**Exercise description**
Could you output only the lines from the one containing "osito/gris <632,338> →" through the last line of the data, both included?
○ ○ ○
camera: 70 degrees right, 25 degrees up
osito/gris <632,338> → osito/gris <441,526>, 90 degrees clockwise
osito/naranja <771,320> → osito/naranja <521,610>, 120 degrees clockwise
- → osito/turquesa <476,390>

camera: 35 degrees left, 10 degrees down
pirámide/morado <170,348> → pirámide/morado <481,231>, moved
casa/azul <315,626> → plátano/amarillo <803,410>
○ ○ ○
**Answer box**
osito/gris <632,338> → osito/gris <441,526>, 90 degrees clockwise
osito/naranja <771,320> → osito/naranja <521,610>, 120 degrees clockwise
- → osito/turquesa <476,390>

camera: 35 degrees left, 10 degrees down
pirámide/morado <170,348> → pirámide/morado <481,231>, moved
casa/azul <315,626> → plátano/amarillo <803,410>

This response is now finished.